------ INFORMATION

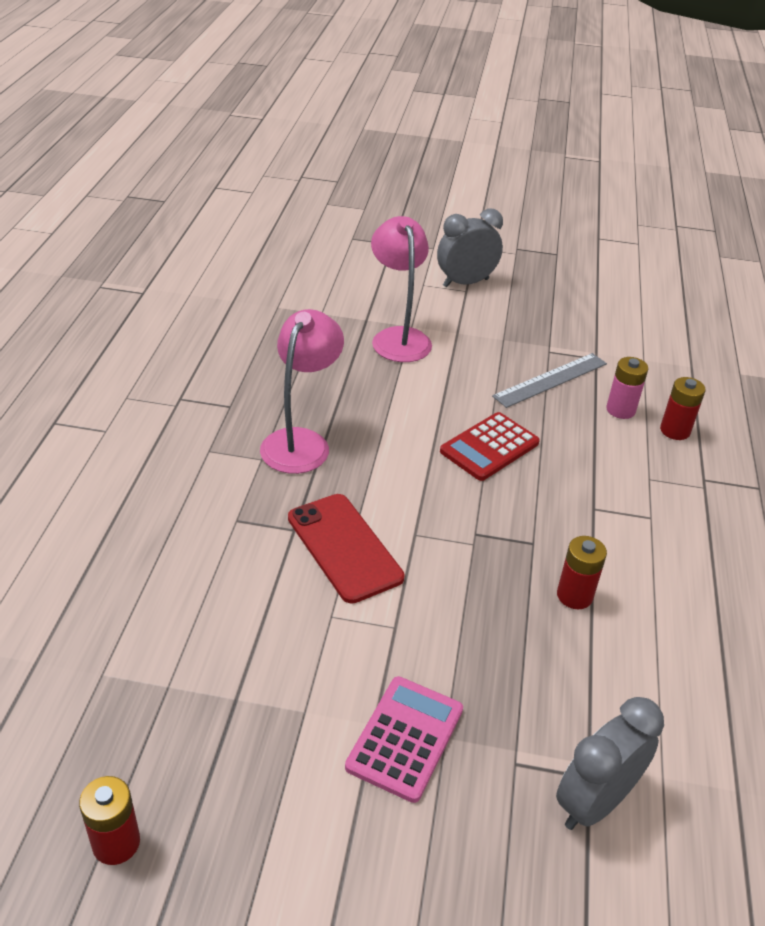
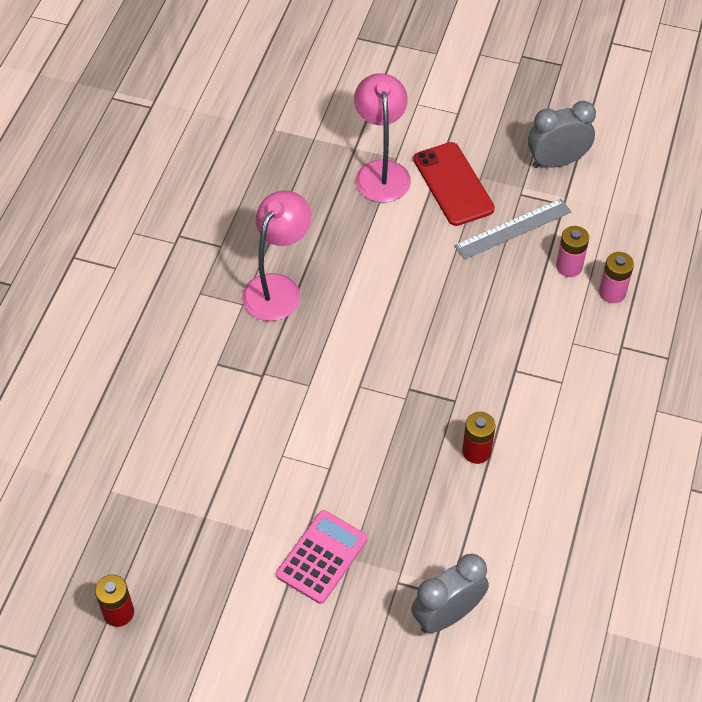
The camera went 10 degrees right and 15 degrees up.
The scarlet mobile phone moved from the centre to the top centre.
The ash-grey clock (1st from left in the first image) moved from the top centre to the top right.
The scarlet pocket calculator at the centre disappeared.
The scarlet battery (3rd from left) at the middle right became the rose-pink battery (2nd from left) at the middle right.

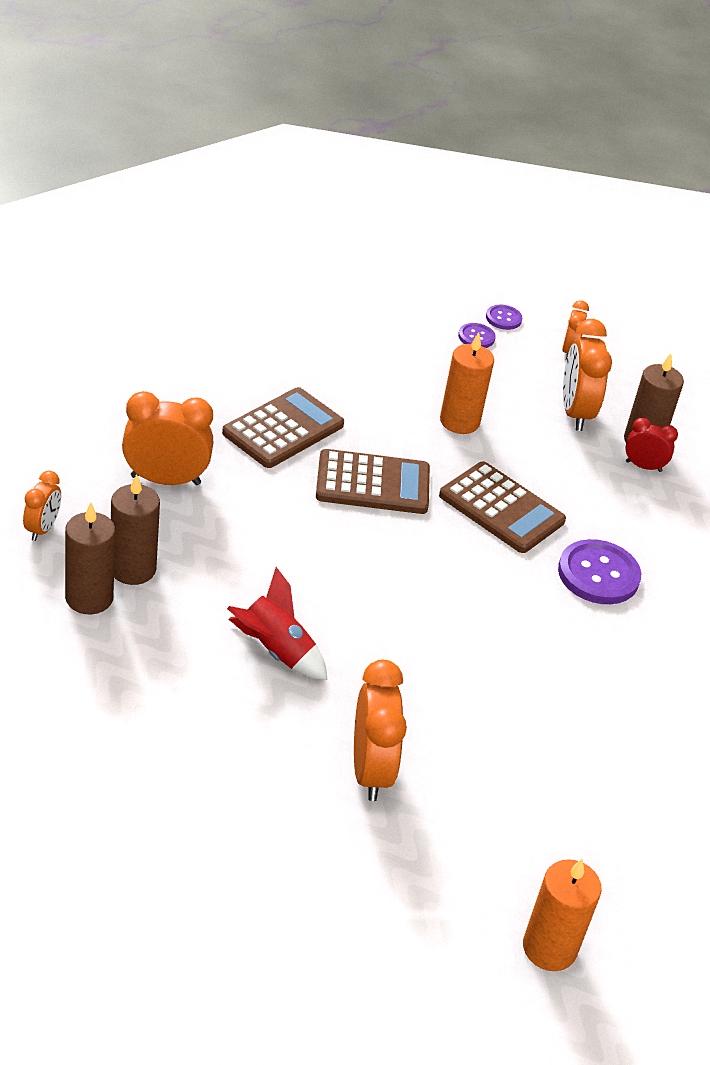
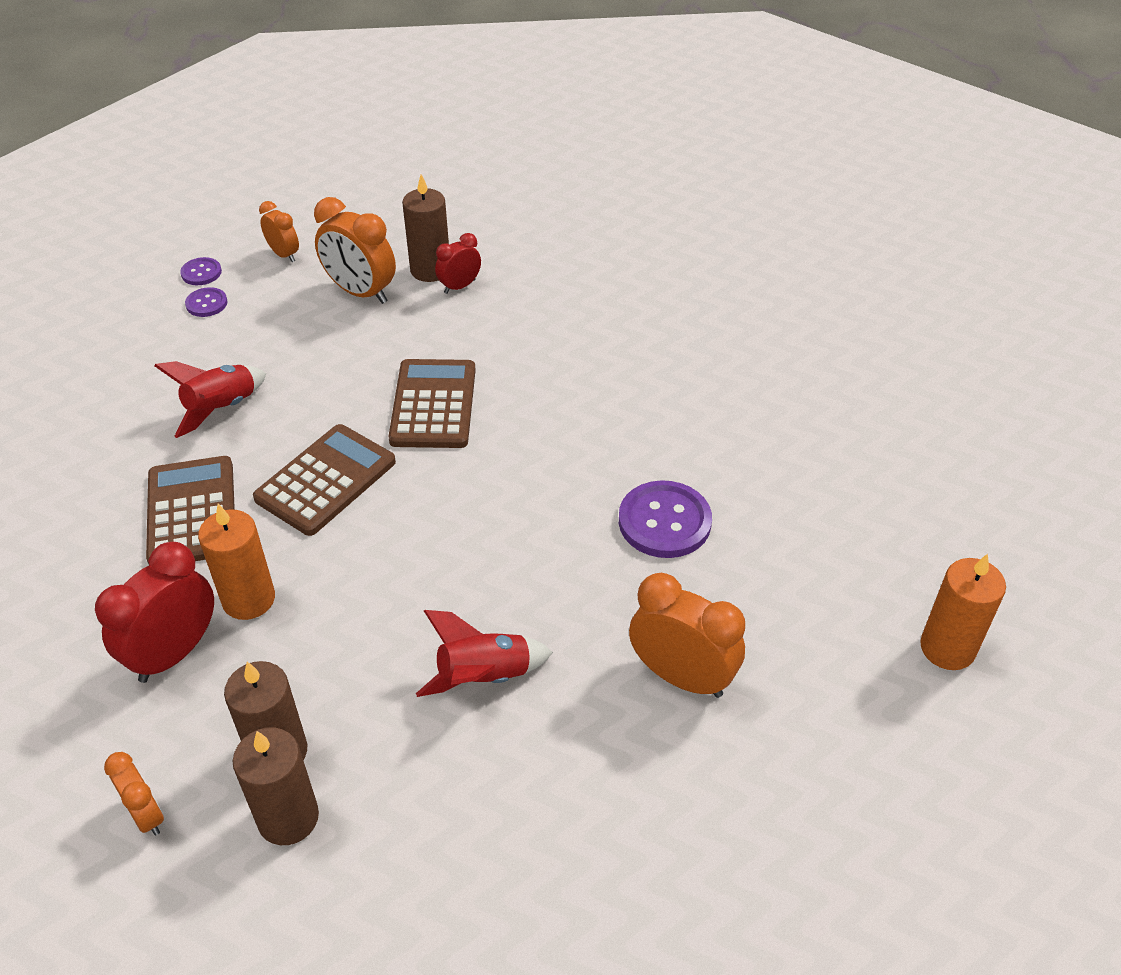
The camera went 50 degrees left and 5 degrees up.
The orange clock (2nd from left) at the middle left became the scarlet clock (1st from left) at the middle left.
The brown pocket calculator (3rd from left) at the middle right turned 75 degrees counterclockwise.
The orange wax candle (1st from left) moved from the centre to the middle left.
The royal purple shirt button (3rd from left) moved from the middle right to the centre.
The scarlet rocket (1st from left) at the middle left appeared.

------------

• **EXERCISE**: Could you transcribe exactly the lines from the one with "The scarlet battery" through the end of the data, both ends included, and nothing else, skipping the pictures?

• **WRITTEN REPLY**:
The scarlet battery (3rd from left) at the middle right became the rose-pink battery (2nd from left) at the middle right.

The camera went 50 degrees left and 5 degrees up.
The orange clock (2nd from left) at the middle left became the scarlet clock (1st from left) at the middle left.
The brown pocket calculator (3rd from left) at the middle right turned 75 degrees counterclockwise.
The orange wax candle (1st from left) moved from the centre to the middle left.
The royal purple shirt button (3rd from left) moved from the middle right to the centre.
The scarlet rocket (1st from left) at the middle left appeared.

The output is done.